# [Scene edit records]

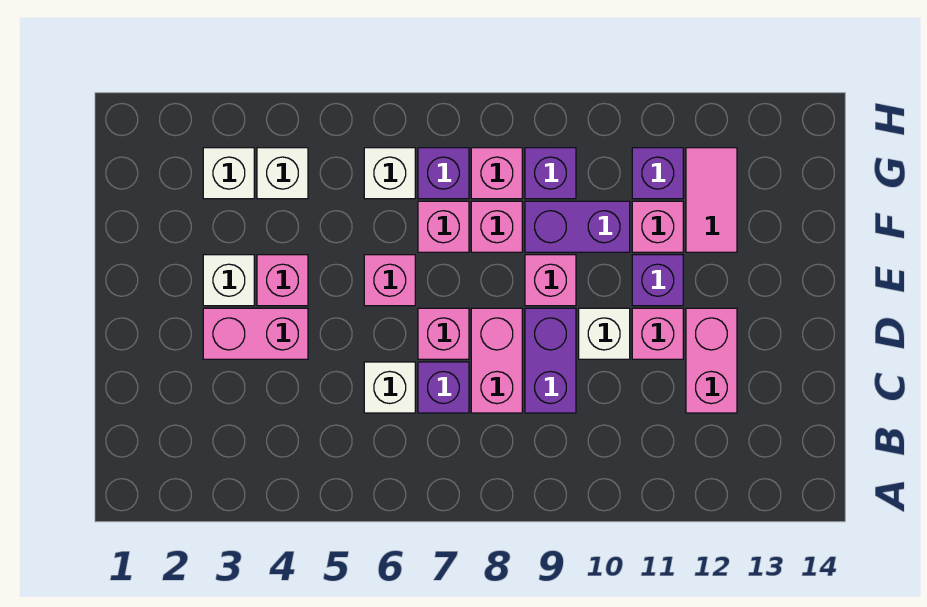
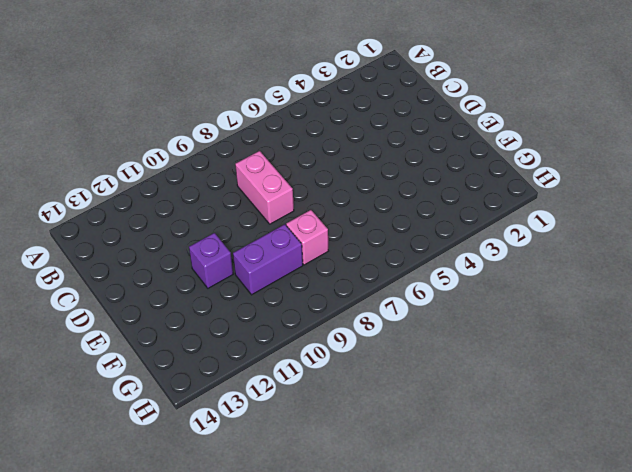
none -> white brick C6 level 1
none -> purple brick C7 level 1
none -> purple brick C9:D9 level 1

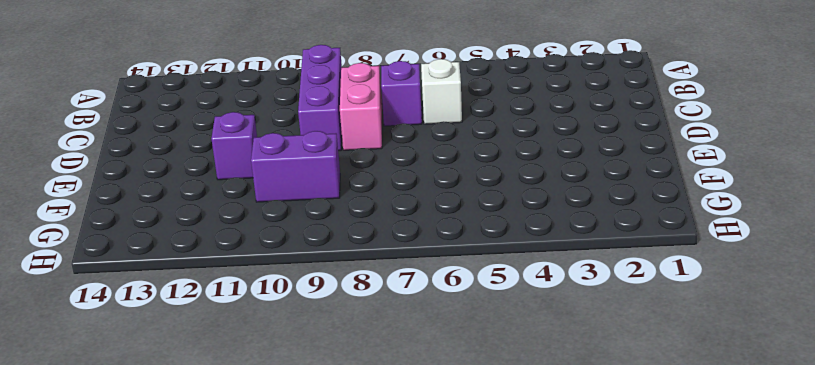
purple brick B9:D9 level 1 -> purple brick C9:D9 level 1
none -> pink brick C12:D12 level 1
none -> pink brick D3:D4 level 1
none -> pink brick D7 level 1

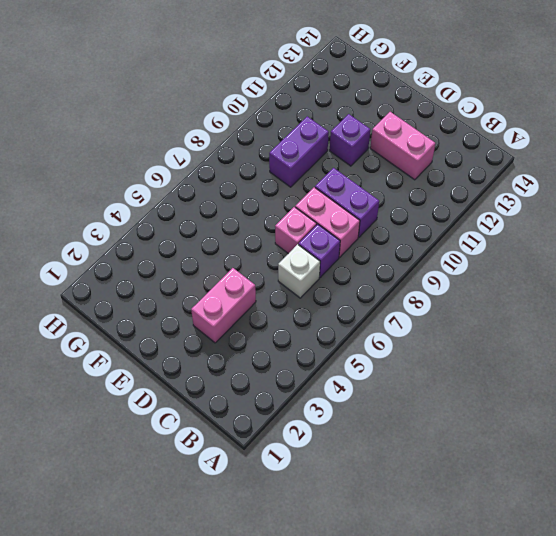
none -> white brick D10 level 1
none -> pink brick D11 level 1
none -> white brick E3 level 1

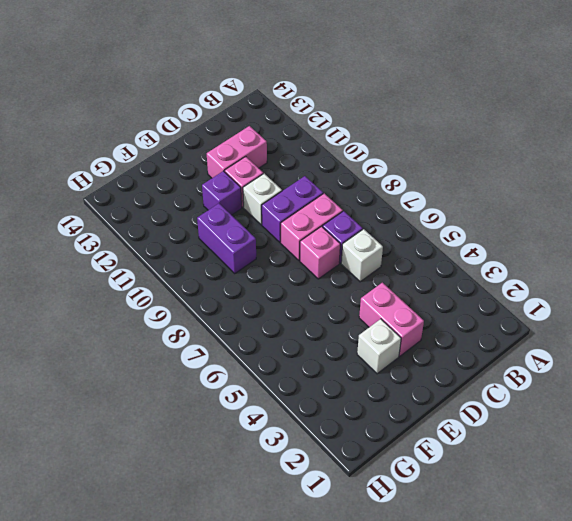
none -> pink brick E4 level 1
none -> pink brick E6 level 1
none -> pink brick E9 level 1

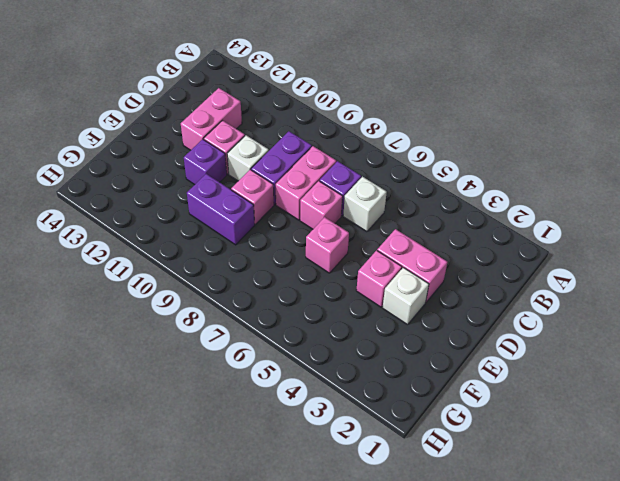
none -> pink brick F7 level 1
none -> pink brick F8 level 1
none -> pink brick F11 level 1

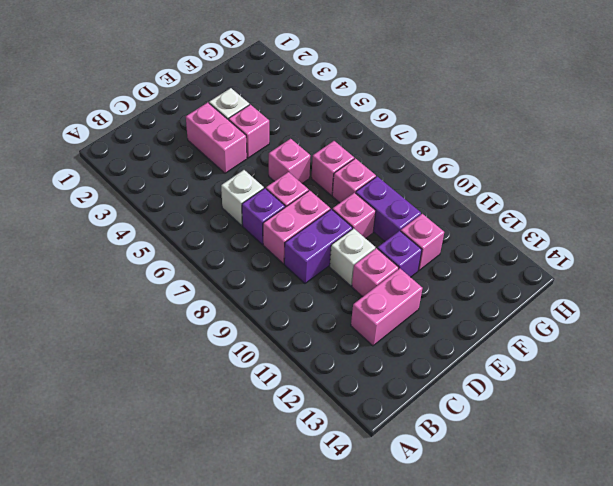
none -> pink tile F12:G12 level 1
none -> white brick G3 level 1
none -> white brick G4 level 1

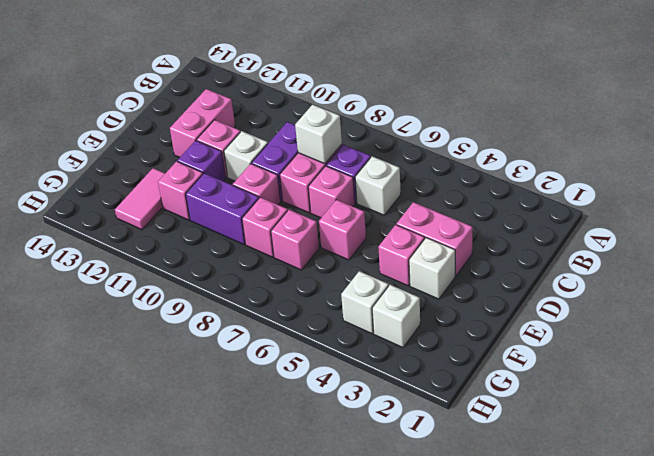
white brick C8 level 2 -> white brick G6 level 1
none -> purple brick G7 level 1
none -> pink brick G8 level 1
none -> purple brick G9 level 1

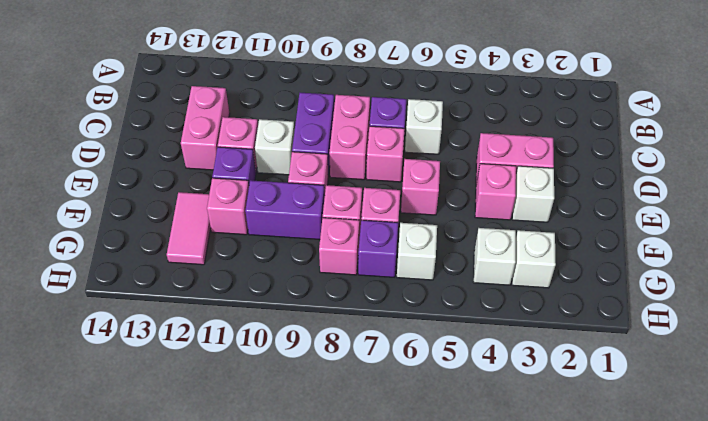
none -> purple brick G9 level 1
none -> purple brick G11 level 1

# [THE PROBLEM]
Copy out every line from the records that has the word "white".

# [RESPONSE BELOW]
none -> white brick C6 level 1
none -> white brick D10 level 1
none -> white brick E3 level 1
none -> white brick G3 level 1
none -> white brick G4 level 1
white brick C8 level 2 -> white brick G6 level 1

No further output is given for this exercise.